Dataset records
● ● ●
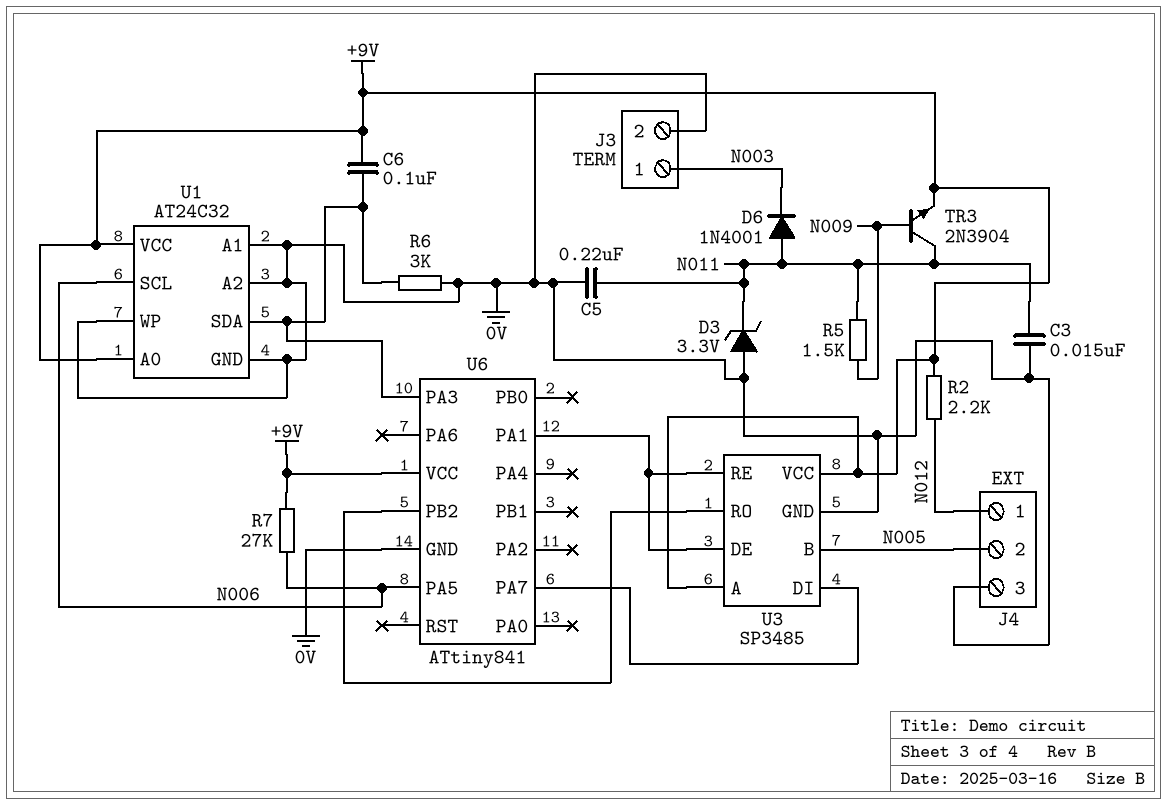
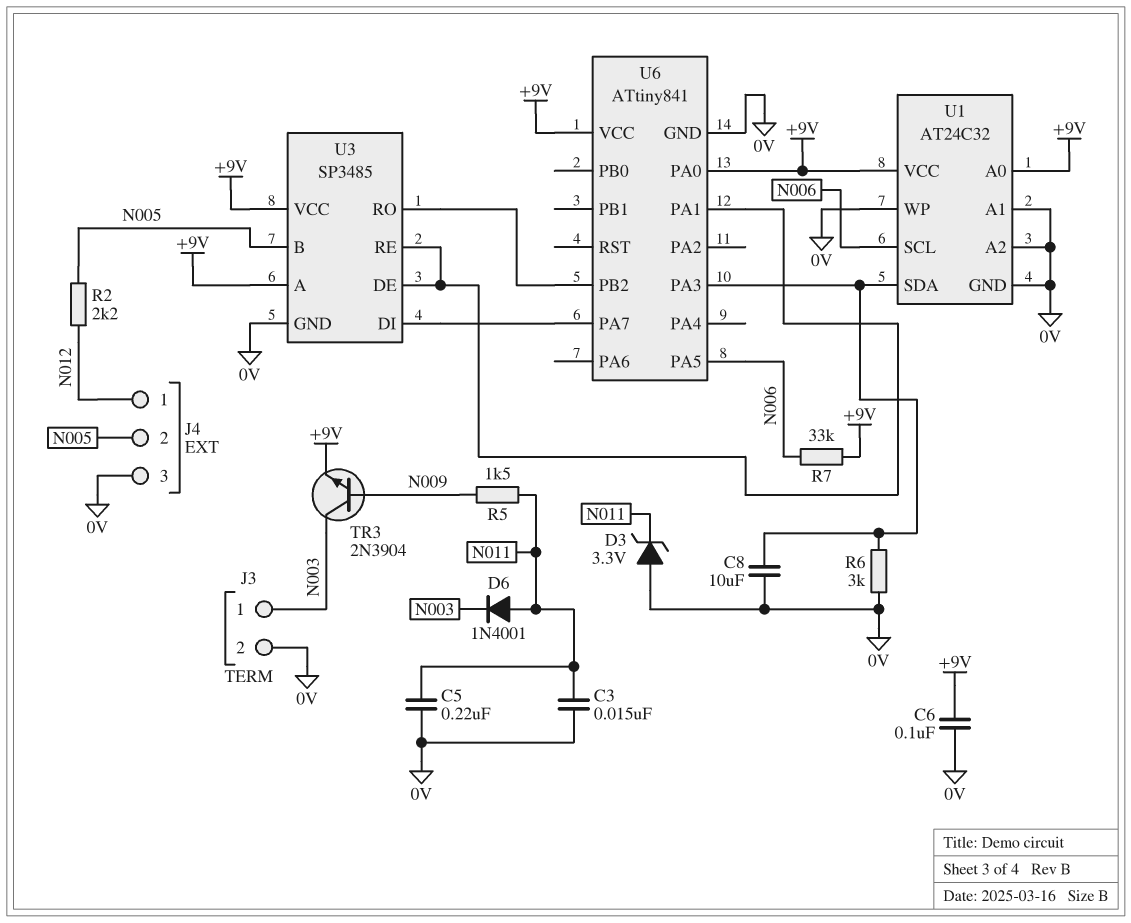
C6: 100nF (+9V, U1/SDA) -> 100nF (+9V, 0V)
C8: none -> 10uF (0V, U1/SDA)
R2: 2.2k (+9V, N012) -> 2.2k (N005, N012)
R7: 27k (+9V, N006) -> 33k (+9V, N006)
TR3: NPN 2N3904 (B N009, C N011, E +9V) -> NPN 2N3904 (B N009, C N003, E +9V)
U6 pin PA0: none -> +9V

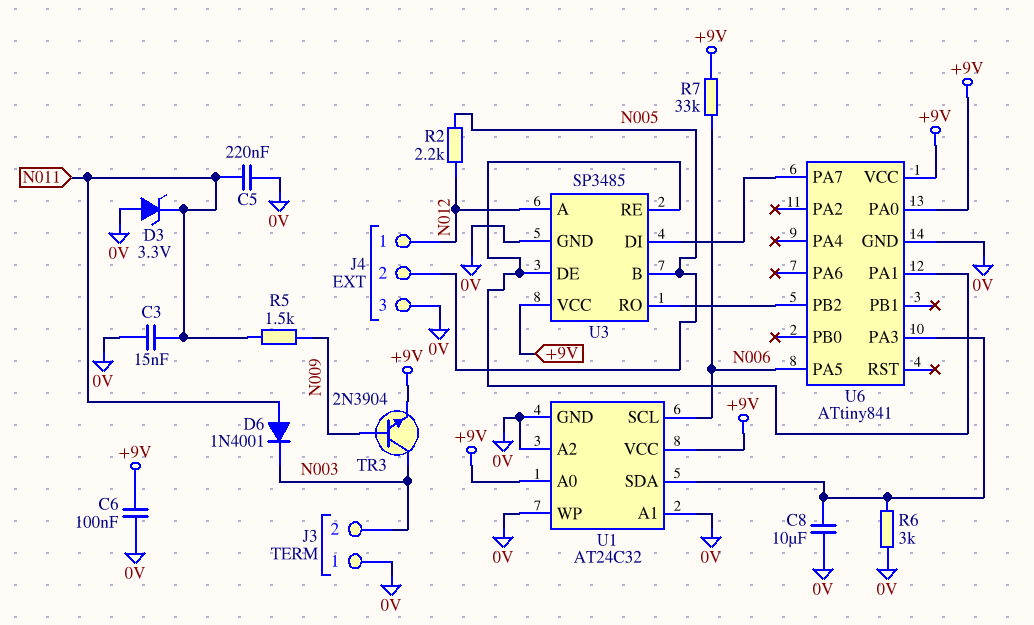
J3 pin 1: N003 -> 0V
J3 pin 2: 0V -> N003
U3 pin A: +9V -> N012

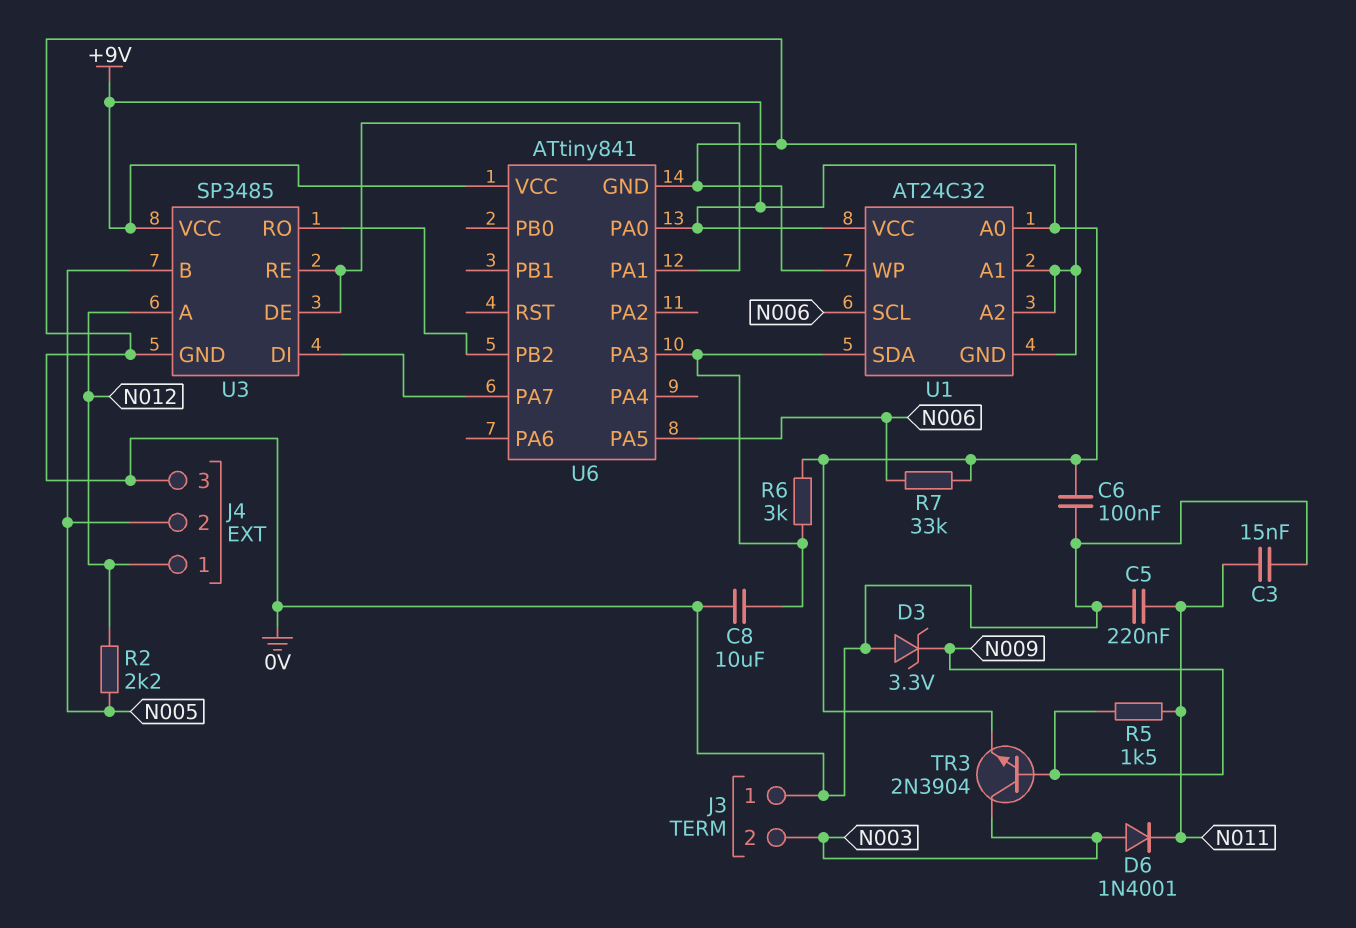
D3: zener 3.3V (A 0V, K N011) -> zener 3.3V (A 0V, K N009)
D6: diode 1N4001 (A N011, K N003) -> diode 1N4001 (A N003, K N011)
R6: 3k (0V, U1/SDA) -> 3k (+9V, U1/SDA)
● ● ●
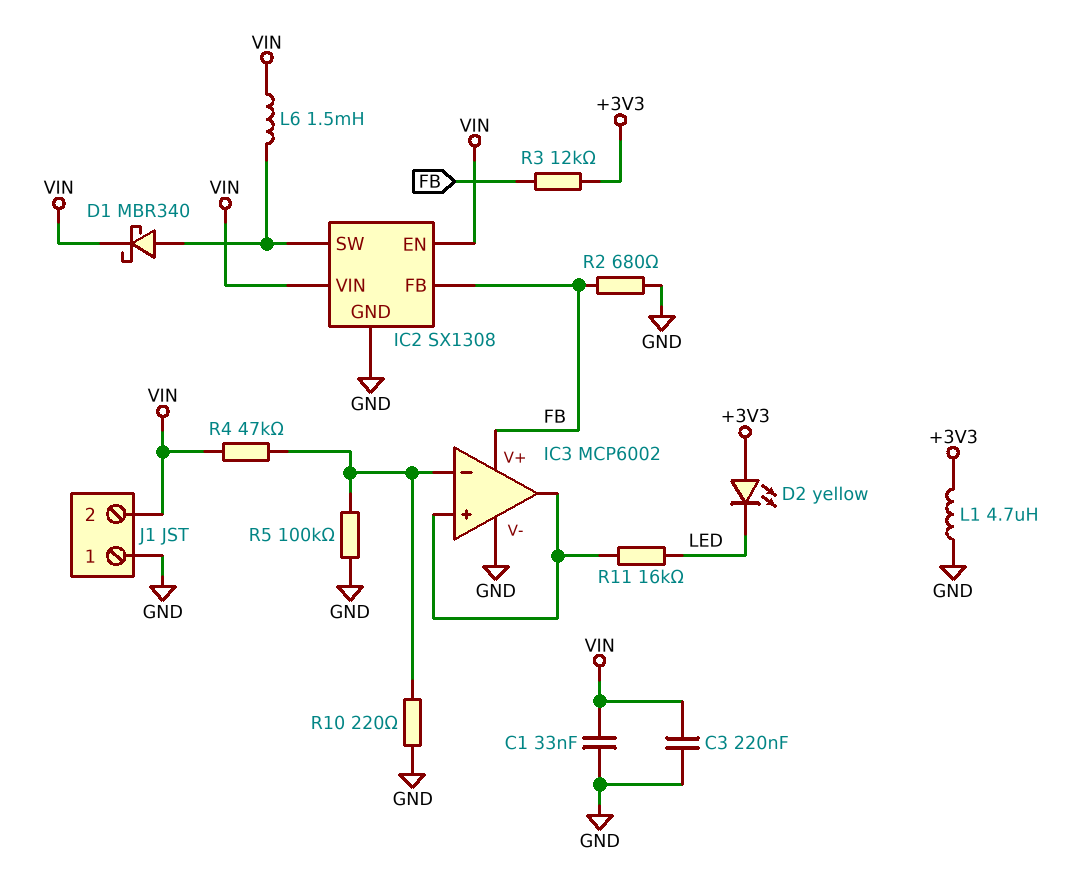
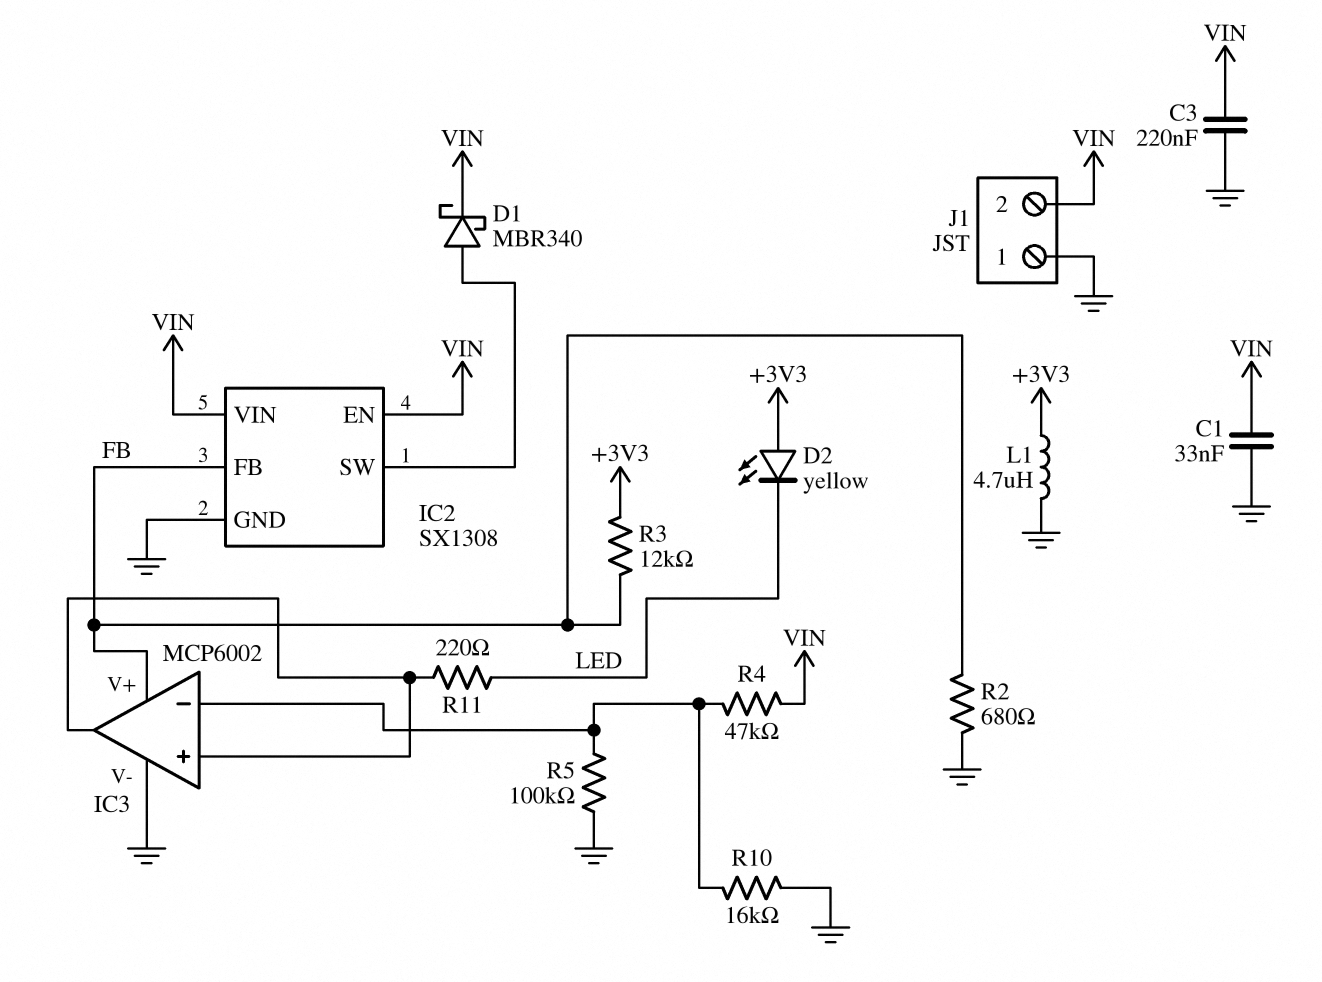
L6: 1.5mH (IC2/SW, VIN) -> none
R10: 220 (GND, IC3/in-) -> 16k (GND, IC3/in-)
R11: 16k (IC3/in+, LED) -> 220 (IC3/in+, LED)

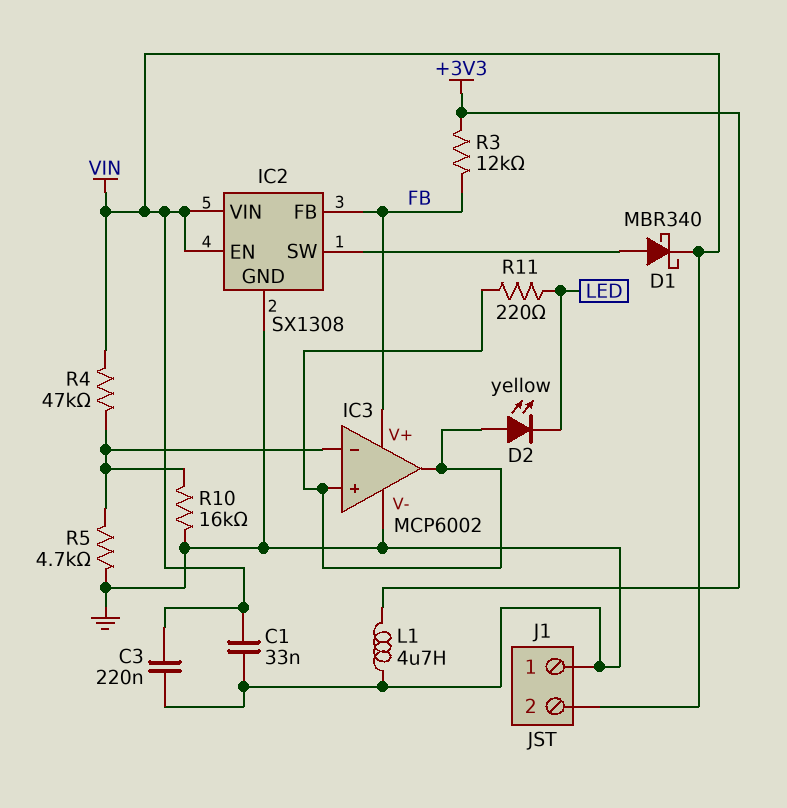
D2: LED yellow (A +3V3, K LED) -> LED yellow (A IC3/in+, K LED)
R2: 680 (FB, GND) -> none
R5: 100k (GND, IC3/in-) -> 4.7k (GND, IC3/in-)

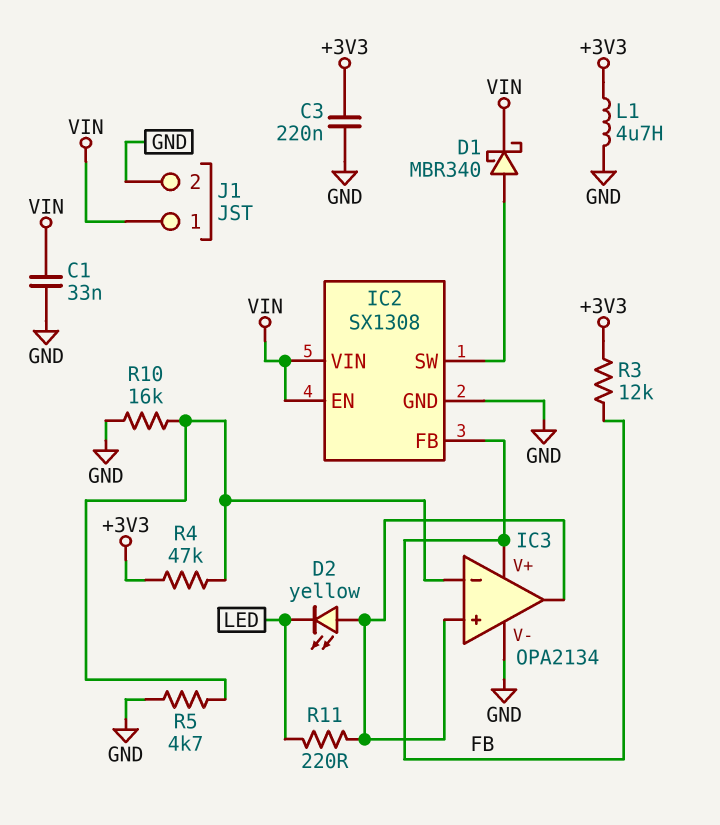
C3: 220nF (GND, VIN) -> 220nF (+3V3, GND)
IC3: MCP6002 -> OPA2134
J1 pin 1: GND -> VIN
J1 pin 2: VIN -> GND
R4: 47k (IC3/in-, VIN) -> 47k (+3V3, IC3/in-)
● ● ●
◆ **PROBLEM TO WORK ON**
Output exactly the lines above, from the line with "U6 pin PA0: none -> +9V" to the line with "R6: 3k (0V, U1/SDA) -> 3k (+9V, U1/SDA)", both included; skip the pictures.

◆ **EXERCISE RESPONSE**
U6 pin PA0: none -> +9V

J3 pin 1: N003 -> 0V
J3 pin 2: 0V -> N003
U3 pin A: +9V -> N012

D3: zener 3.3V (A 0V, K N011) -> zener 3.3V (A 0V, K N009)
D6: diode 1N4001 (A N011, K N003) -> diode 1N4001 (A N003, K N011)
R6: 3k (0V, U1/SDA) -> 3k (+9V, U1/SDA)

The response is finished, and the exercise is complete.